The problem: Go through the listing below and output exactly the line with "LDR1: VT90N1 (INT, VCC)", the line with "R5: 4.7k (IC1/RXD, VCC) -> 4.7k (IC1/RXD, RX)", and each line between; omit the rest.

Supplied data:
-------

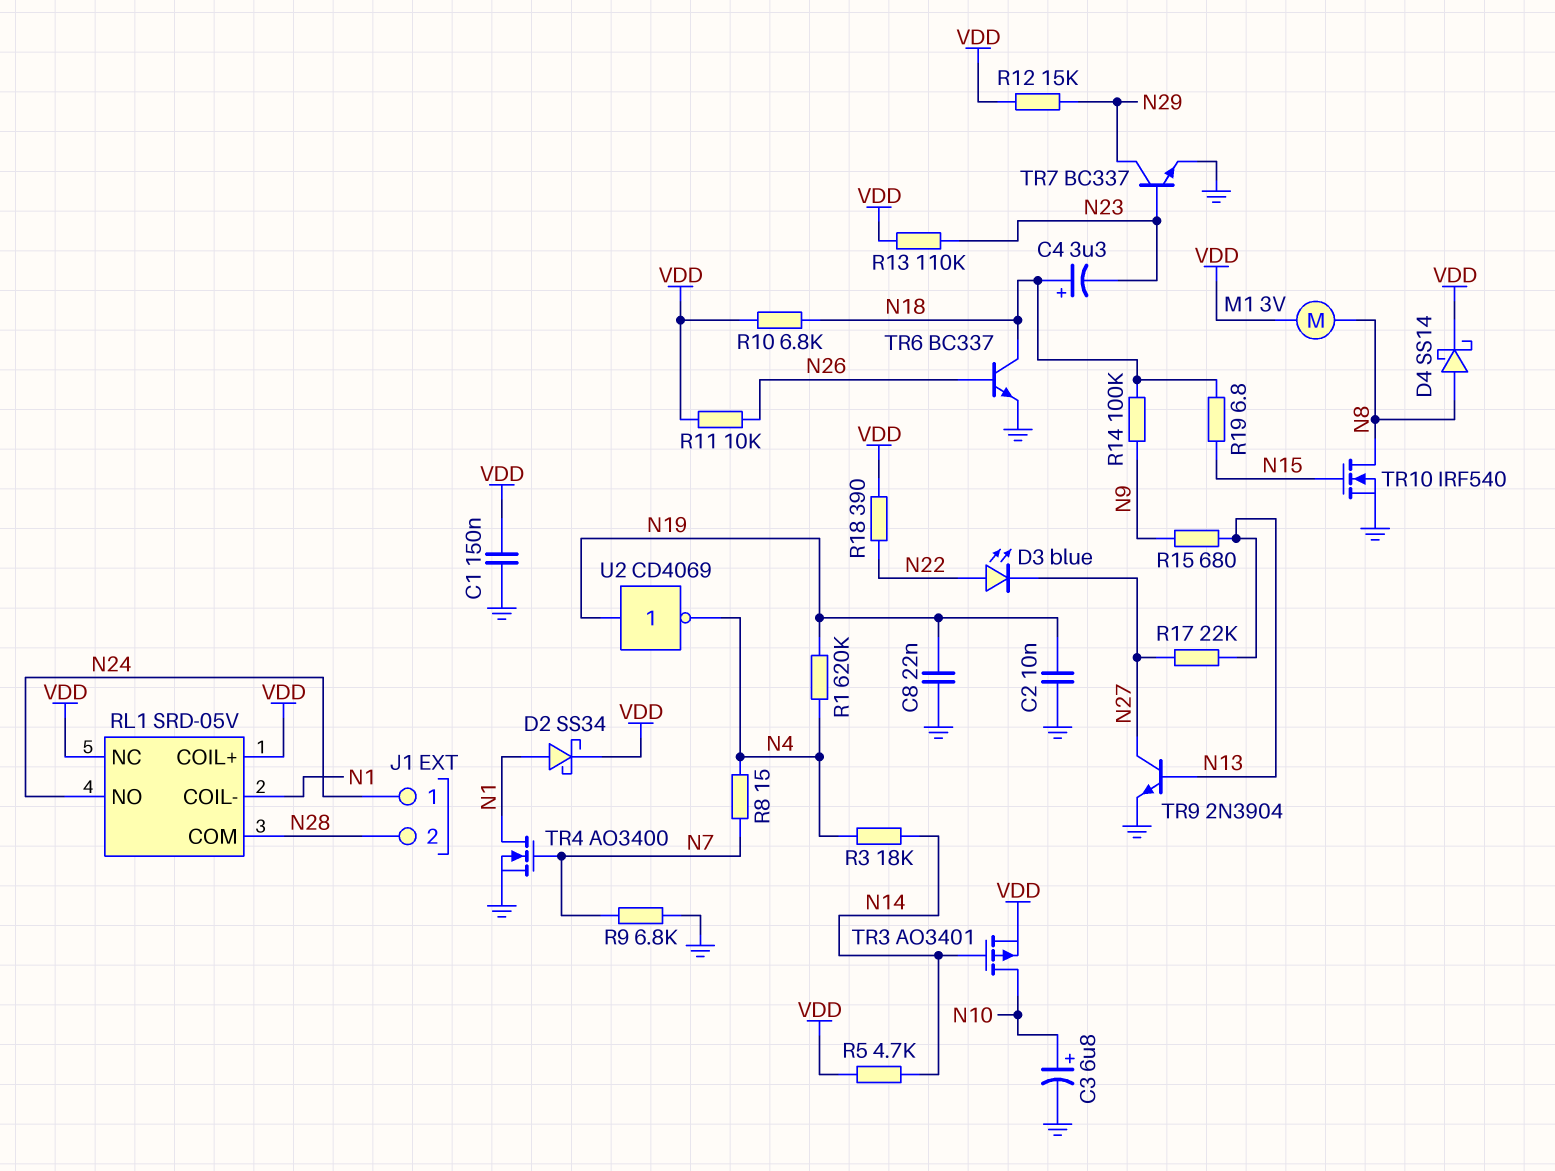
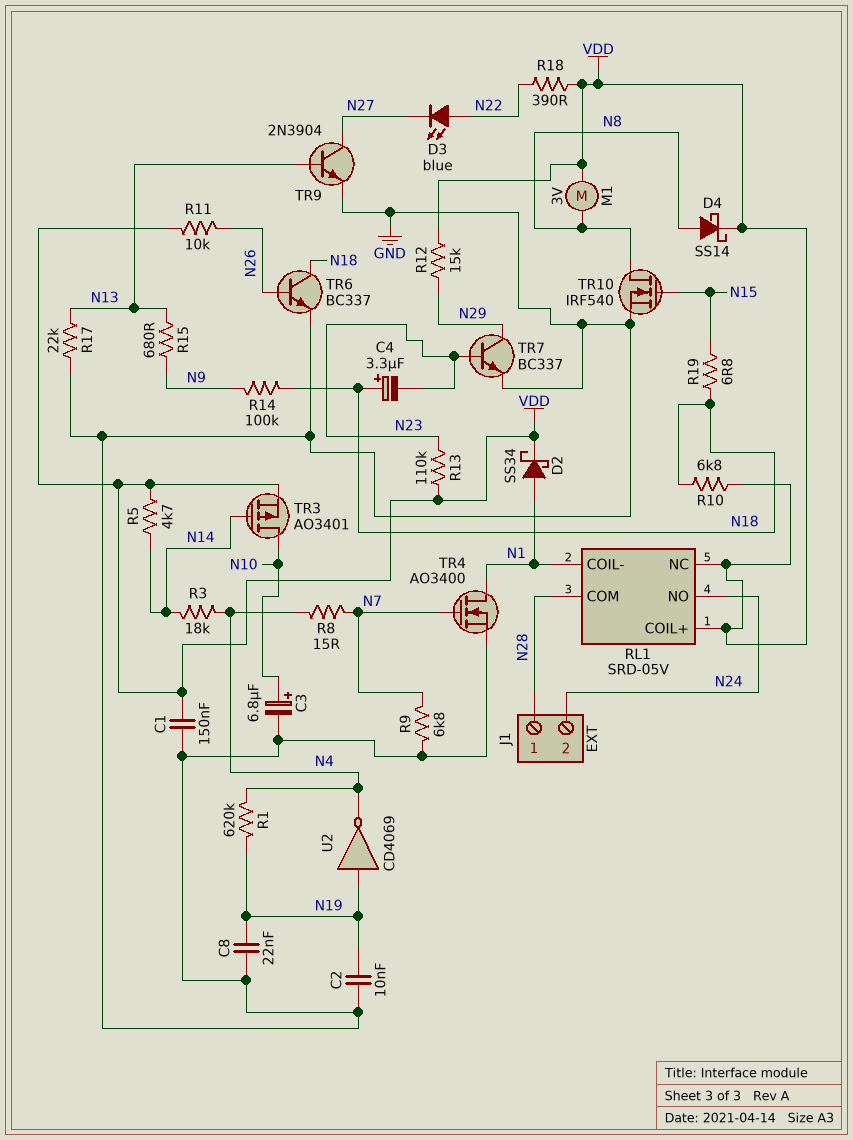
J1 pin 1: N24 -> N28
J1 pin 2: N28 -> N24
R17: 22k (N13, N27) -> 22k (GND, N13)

-------

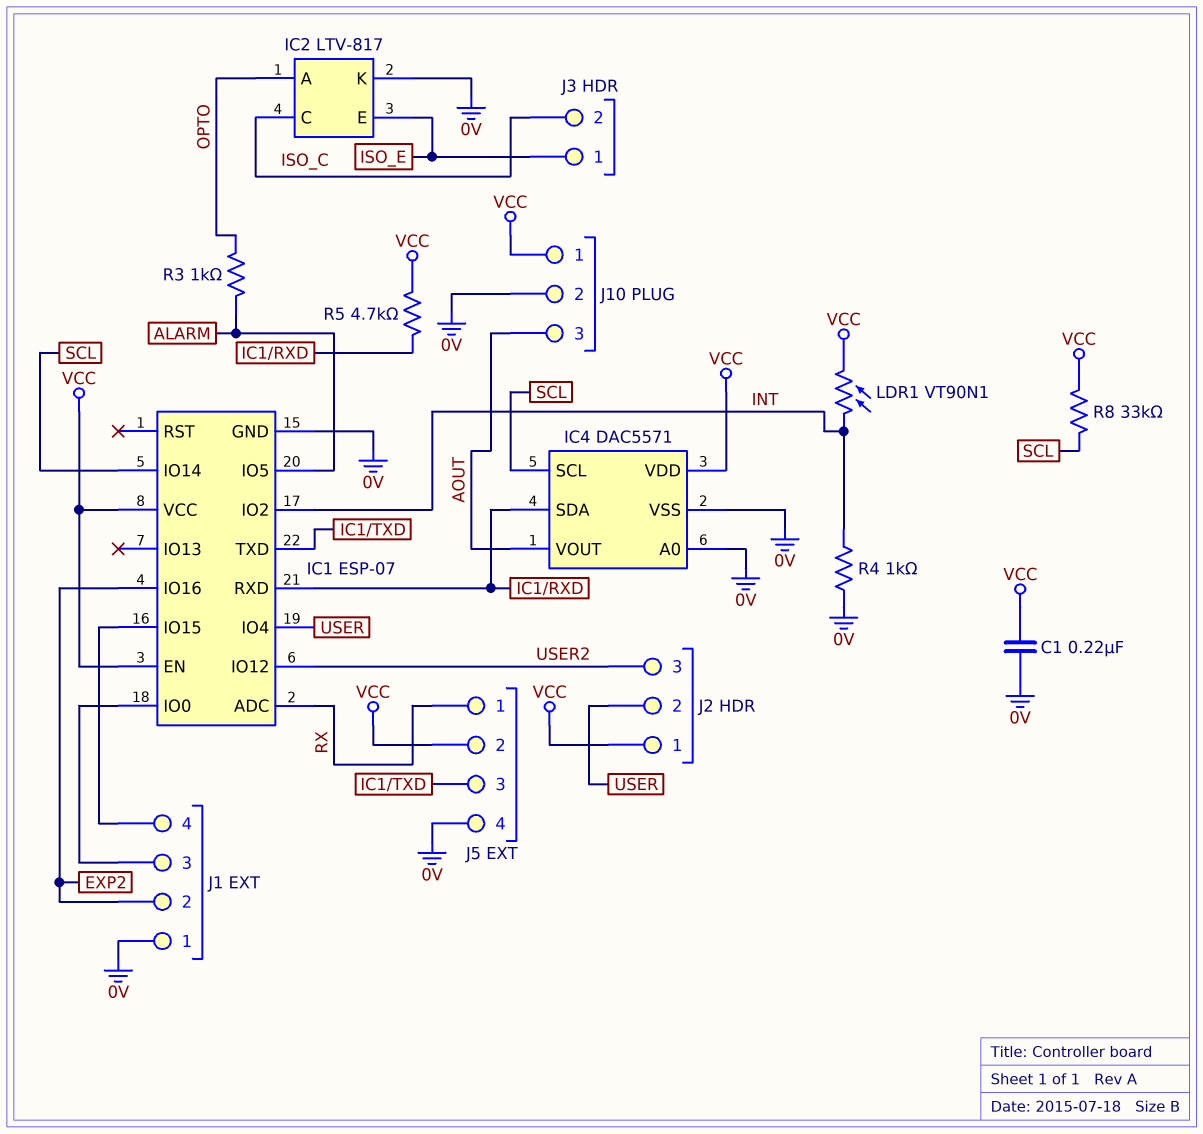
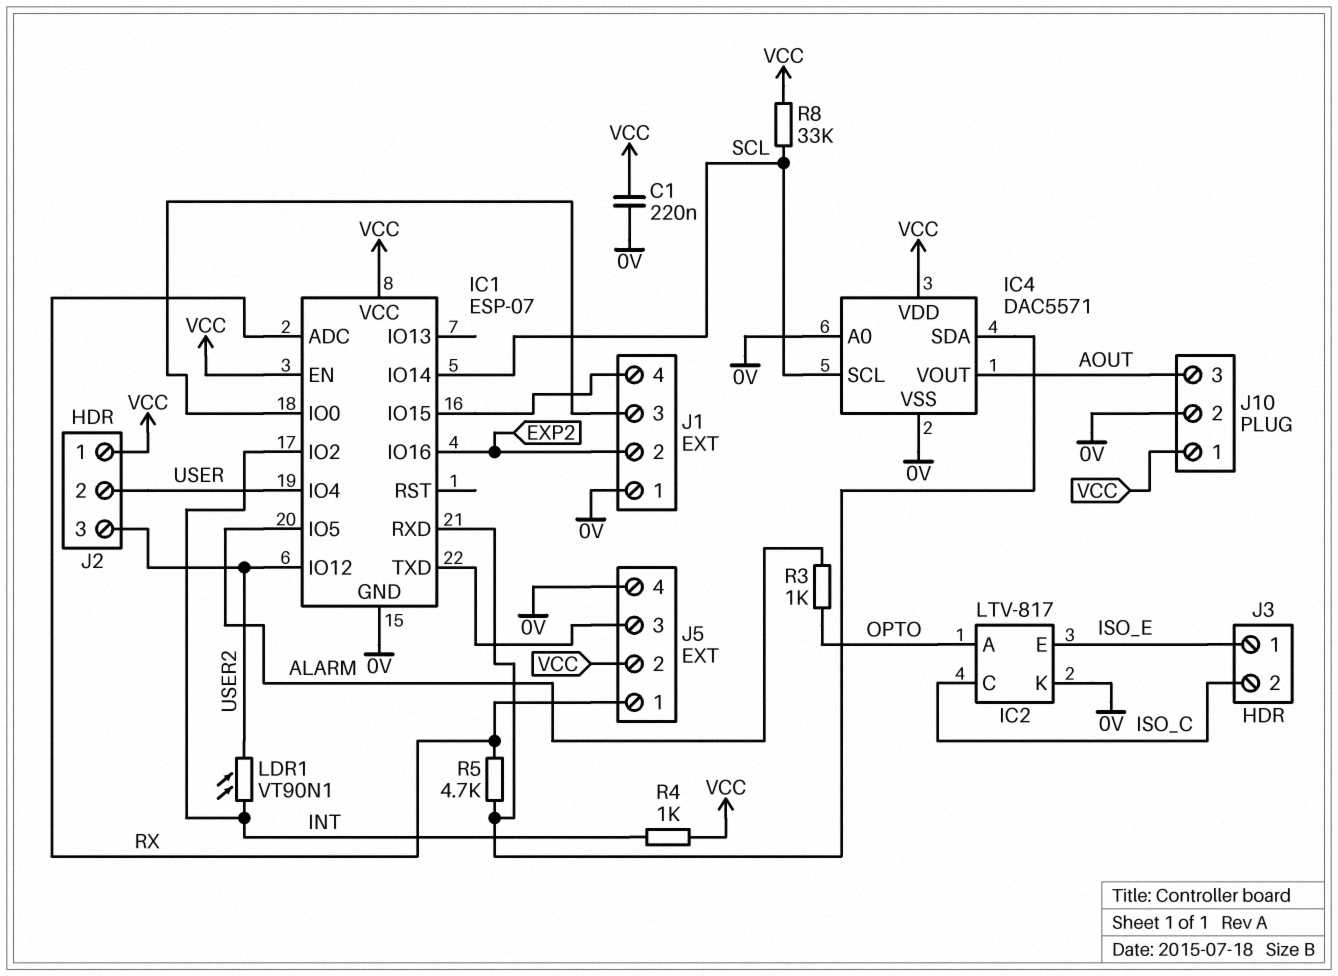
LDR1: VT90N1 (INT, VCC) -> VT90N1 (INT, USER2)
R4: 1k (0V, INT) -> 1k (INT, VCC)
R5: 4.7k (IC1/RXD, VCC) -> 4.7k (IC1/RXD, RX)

-------

Result for this task:
LDR1: VT90N1 (INT, VCC) -> VT90N1 (INT, USER2)
R4: 1k (0V, INT) -> 1k (INT, VCC)
R5: 4.7k (IC1/RXD, VCC) -> 4.7k (IC1/RXD, RX)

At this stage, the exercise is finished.